* **What you need to do**
From the entries below, print exactly the span beginning with the line holding "black notebook: 1 -> 2" and ending with the line holding "grey shoe: 0 -> 2", endpoints included, and skip any pictures.

* **Input records**
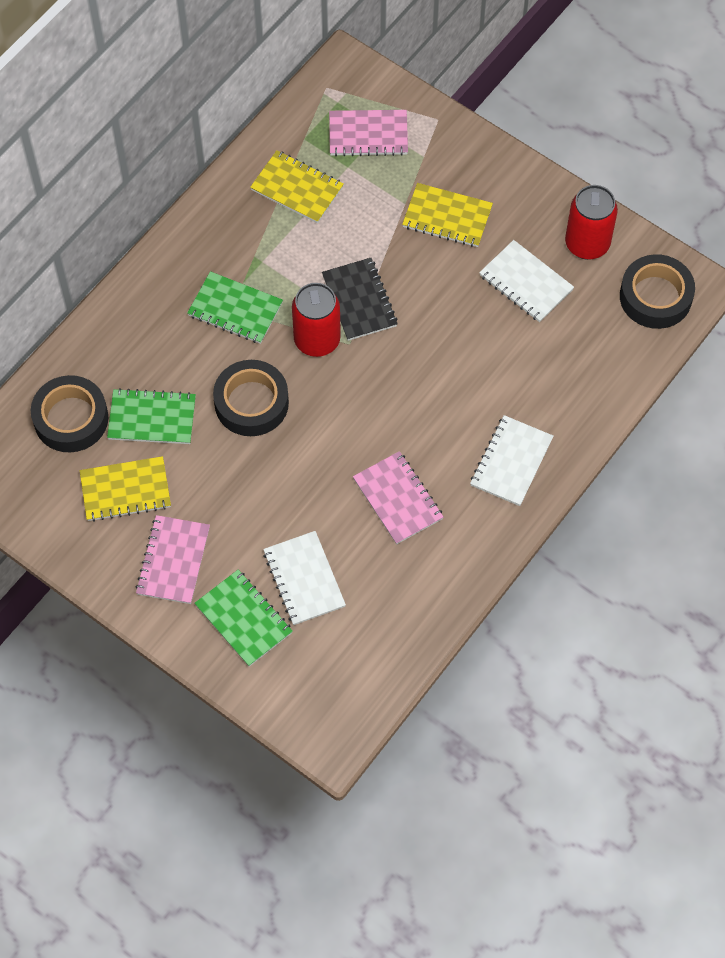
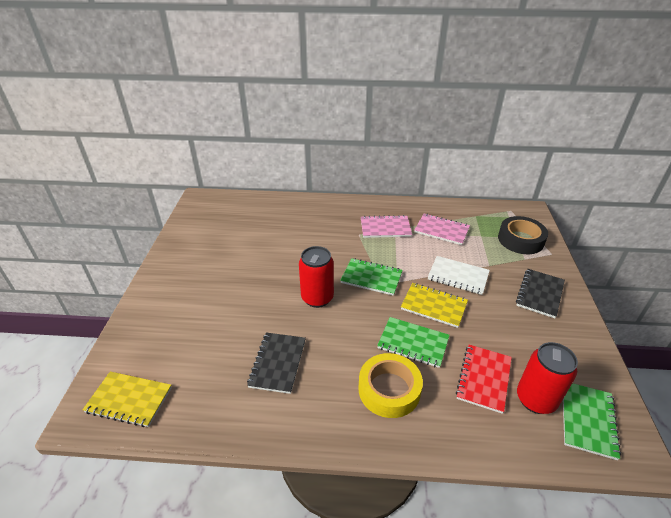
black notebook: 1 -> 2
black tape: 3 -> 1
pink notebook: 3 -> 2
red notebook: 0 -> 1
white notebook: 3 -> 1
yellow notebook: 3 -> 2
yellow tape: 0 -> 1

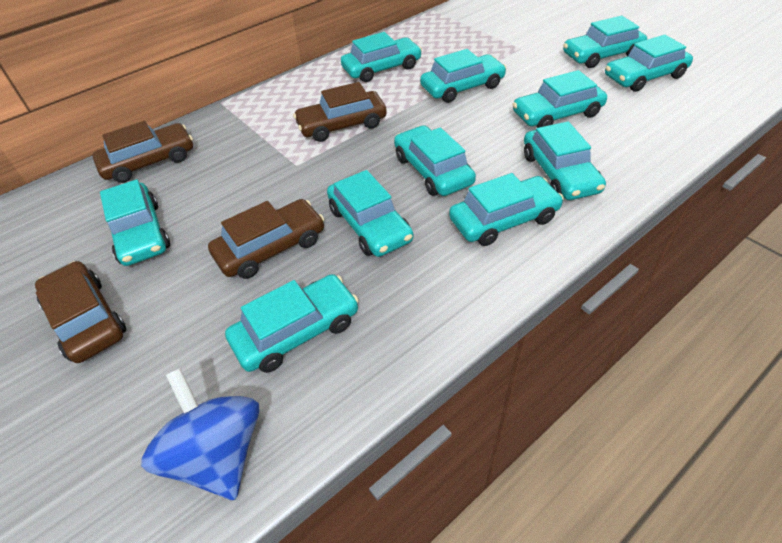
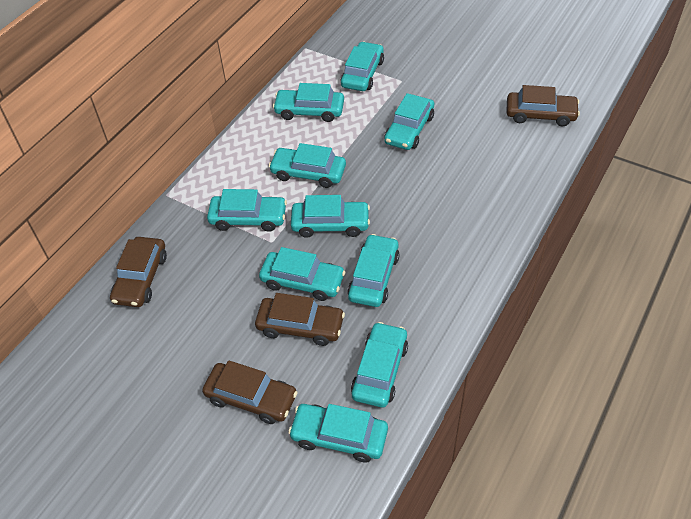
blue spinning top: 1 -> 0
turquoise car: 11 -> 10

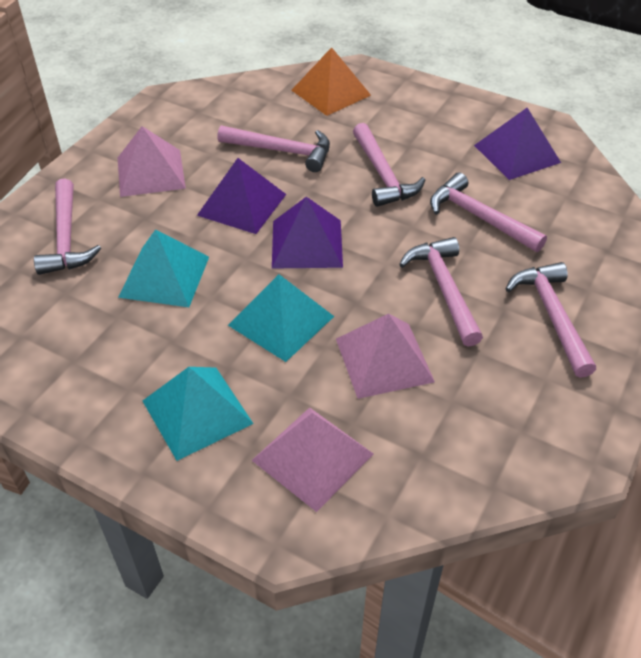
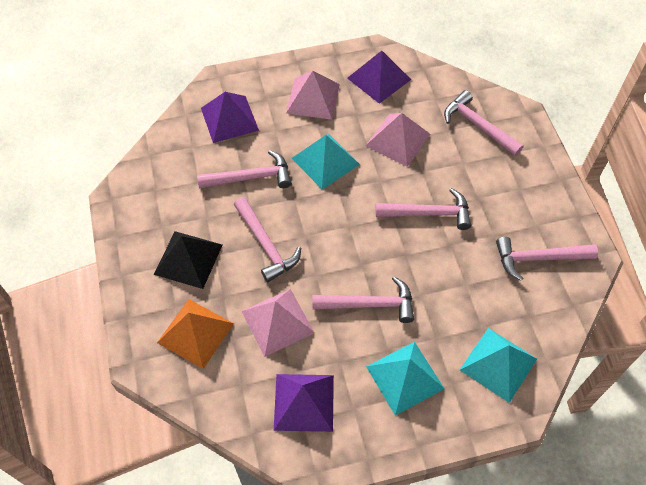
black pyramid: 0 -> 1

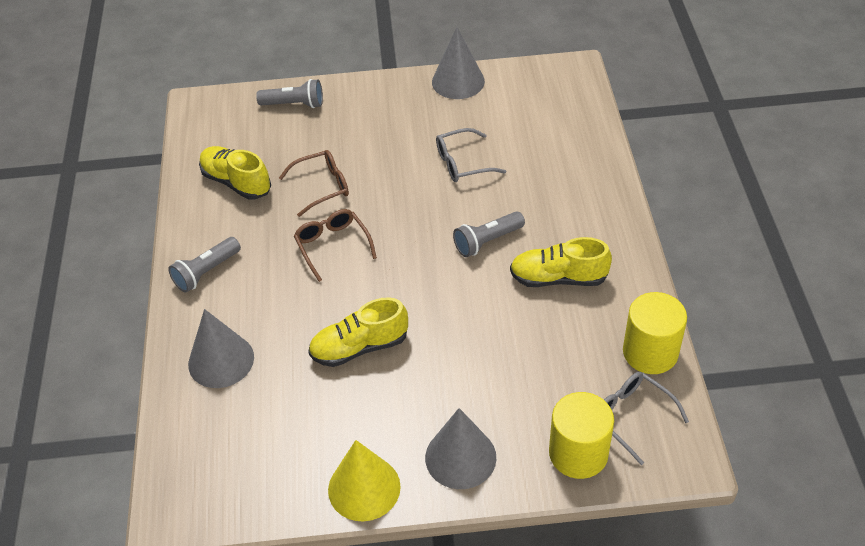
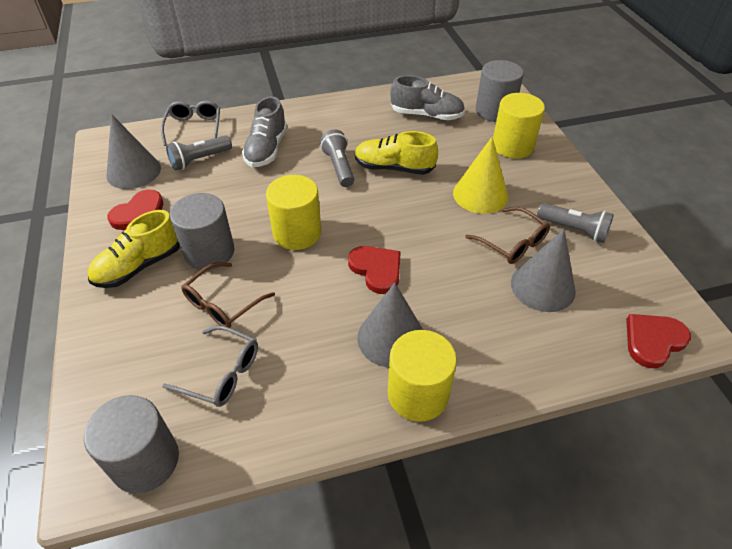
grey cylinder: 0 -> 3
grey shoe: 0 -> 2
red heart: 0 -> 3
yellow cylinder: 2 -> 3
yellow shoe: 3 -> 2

--

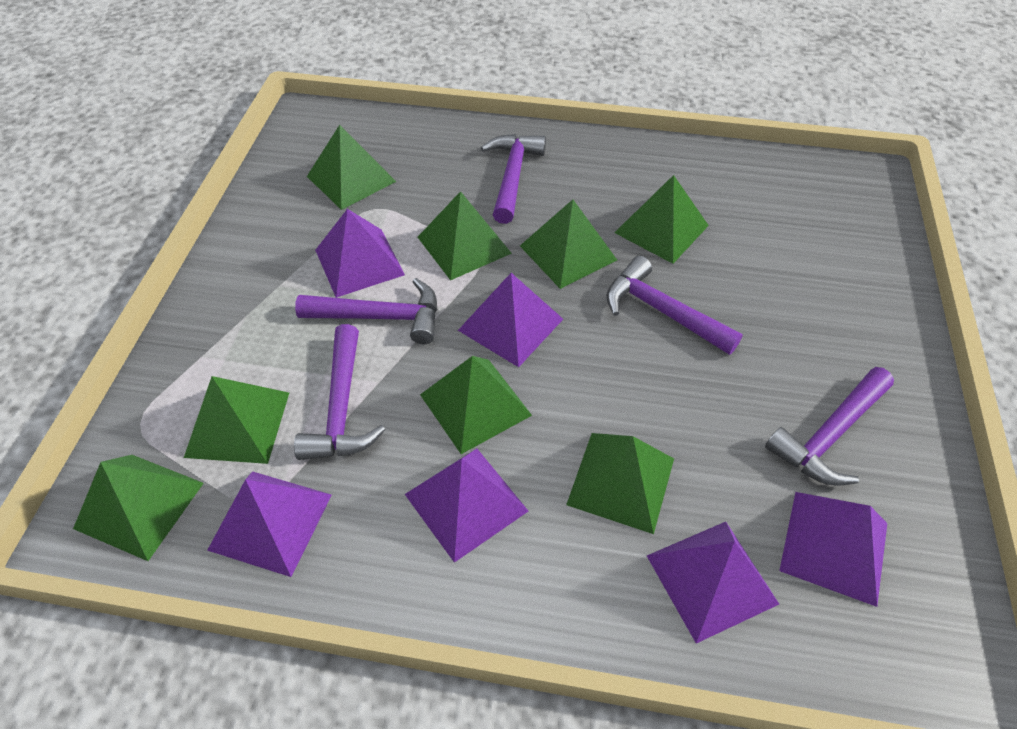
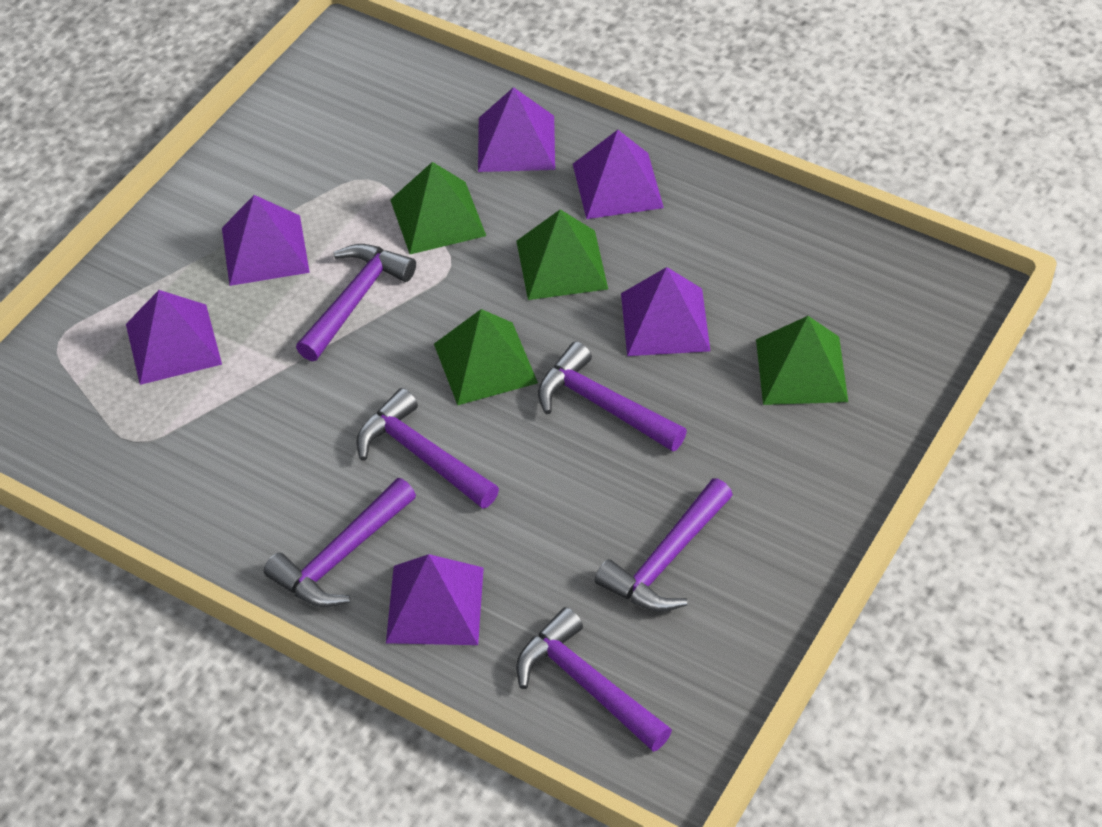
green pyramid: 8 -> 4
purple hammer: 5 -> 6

* **Answer box**
black notebook: 1 -> 2
black tape: 3 -> 1
pink notebook: 3 -> 2
red notebook: 0 -> 1
white notebook: 3 -> 1
yellow notebook: 3 -> 2
yellow tape: 0 -> 1

blue spinning top: 1 -> 0
turquoise car: 11 -> 10

black pyramid: 0 -> 1

grey cylinder: 0 -> 3
grey shoe: 0 -> 2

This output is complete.